- **EXERCISE PROMPT**
Wherever the word "heart" occurs in the listing, copy the whole line.

- **WORKING DATA**
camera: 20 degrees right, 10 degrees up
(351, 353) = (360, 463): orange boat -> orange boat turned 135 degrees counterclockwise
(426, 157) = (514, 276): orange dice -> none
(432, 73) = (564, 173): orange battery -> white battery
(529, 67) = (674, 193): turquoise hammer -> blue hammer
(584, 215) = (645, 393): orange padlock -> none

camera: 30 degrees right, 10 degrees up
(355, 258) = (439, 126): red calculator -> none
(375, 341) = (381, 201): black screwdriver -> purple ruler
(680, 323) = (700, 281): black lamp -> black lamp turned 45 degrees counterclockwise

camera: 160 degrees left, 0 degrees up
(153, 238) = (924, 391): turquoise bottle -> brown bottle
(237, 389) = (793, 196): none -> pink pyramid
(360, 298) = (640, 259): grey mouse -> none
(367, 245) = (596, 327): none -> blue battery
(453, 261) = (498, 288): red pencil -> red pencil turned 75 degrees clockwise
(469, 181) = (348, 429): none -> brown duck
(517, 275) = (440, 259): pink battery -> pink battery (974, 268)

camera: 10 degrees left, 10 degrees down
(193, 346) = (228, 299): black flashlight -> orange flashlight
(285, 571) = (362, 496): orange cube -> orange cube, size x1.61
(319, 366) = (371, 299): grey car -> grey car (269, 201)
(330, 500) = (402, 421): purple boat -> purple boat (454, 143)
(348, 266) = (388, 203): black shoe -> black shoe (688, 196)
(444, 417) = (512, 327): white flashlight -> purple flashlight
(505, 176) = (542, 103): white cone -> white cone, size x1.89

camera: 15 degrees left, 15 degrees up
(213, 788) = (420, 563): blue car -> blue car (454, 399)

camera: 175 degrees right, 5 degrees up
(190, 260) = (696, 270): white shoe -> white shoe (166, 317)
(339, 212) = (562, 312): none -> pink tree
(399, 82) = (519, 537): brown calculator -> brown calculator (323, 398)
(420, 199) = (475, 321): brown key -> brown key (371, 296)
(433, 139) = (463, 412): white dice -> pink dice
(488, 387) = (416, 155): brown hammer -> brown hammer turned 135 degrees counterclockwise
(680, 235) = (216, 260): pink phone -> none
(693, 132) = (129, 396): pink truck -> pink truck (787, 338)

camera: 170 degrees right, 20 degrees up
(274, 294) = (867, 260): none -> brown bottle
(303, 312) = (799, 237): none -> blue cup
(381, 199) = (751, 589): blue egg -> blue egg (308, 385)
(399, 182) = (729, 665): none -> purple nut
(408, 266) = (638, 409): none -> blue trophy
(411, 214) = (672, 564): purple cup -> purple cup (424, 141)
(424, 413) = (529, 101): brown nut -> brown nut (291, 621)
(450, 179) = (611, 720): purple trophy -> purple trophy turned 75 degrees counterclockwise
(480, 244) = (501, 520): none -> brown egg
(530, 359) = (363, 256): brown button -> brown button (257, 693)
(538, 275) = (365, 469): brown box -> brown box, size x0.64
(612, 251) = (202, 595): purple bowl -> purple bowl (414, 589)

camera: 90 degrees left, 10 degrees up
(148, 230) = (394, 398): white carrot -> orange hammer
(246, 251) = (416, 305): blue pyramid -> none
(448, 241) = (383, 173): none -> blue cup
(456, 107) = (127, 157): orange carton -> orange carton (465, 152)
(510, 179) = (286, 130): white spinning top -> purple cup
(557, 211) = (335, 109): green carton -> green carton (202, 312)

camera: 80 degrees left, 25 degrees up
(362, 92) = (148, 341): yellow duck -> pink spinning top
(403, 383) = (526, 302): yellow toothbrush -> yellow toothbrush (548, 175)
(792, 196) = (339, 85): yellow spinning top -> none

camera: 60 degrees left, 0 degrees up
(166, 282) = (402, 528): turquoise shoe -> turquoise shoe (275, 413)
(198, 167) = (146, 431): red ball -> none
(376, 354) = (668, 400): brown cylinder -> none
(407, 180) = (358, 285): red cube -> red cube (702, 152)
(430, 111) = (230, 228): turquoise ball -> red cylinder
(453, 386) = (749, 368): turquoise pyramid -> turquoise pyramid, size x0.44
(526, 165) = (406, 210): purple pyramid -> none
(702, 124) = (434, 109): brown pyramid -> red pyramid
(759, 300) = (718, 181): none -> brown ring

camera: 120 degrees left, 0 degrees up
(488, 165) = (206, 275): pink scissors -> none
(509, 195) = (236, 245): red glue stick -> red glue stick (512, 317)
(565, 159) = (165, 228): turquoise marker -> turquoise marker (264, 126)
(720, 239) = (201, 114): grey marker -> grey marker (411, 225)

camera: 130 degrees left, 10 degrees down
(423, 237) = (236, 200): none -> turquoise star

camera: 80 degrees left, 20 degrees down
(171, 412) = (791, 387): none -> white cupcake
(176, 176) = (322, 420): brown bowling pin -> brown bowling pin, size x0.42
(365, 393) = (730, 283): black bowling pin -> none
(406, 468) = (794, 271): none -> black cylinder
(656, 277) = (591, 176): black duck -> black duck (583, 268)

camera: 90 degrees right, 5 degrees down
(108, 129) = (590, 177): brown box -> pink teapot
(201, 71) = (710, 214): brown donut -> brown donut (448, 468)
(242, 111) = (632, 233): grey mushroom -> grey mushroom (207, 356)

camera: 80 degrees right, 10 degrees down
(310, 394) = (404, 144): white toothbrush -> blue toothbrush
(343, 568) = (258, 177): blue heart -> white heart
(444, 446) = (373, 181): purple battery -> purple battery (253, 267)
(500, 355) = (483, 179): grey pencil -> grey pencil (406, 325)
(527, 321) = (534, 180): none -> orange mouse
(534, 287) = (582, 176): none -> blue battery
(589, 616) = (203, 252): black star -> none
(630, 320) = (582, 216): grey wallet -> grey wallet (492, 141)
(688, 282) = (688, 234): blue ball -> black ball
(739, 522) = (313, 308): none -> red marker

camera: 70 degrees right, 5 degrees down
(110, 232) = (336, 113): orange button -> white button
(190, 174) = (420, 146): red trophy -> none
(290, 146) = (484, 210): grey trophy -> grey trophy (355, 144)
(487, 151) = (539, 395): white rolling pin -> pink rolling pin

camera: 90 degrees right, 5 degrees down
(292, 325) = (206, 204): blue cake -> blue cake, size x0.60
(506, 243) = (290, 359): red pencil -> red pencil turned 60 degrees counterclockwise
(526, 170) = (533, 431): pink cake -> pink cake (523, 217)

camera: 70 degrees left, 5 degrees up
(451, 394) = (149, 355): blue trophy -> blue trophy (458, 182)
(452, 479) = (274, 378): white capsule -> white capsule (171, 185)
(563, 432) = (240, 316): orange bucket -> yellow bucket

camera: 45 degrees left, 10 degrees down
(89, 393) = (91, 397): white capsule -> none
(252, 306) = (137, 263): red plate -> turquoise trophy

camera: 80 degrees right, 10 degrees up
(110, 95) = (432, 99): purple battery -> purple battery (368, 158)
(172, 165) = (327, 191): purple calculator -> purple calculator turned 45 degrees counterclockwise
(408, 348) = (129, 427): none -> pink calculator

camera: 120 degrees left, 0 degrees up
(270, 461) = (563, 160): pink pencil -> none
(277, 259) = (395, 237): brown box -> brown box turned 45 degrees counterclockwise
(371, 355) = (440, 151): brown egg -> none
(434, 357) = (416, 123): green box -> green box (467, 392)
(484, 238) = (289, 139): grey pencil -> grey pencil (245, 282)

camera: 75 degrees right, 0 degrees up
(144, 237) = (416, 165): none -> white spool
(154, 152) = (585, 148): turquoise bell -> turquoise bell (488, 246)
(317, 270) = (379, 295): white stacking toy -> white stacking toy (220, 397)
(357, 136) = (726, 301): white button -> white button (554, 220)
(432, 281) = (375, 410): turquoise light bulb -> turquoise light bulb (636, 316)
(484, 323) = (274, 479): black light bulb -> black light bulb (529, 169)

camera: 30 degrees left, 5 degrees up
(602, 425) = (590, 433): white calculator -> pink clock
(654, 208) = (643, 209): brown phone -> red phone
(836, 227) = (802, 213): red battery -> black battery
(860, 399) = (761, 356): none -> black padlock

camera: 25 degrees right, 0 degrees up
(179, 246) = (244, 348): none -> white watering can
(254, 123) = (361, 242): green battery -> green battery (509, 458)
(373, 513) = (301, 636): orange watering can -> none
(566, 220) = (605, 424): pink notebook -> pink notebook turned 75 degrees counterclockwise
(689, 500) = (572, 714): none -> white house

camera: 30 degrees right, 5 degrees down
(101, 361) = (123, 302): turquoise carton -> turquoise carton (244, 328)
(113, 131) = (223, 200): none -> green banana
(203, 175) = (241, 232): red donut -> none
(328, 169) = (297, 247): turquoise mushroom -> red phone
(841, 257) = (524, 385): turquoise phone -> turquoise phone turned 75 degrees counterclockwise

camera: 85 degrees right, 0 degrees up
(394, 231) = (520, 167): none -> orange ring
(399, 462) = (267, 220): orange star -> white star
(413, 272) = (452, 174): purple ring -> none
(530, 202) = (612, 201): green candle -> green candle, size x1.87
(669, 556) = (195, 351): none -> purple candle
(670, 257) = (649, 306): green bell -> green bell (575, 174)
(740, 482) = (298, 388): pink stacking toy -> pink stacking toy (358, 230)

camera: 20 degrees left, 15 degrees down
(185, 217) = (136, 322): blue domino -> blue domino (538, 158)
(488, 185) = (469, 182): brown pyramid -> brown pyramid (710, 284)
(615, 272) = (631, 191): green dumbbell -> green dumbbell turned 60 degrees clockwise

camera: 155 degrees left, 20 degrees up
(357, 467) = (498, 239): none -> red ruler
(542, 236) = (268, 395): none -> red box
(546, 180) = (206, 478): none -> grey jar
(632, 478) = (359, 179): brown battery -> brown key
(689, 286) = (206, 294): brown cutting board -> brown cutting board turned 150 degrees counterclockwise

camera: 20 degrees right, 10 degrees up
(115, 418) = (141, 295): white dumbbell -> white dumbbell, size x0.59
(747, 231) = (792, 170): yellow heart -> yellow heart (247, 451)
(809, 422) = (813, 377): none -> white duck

- **EXERCISE ANSWER**
(343, 568) = (258, 177): blue heart -> white heart
(747, 231) = (792, 170): yellow heart -> yellow heart (247, 451)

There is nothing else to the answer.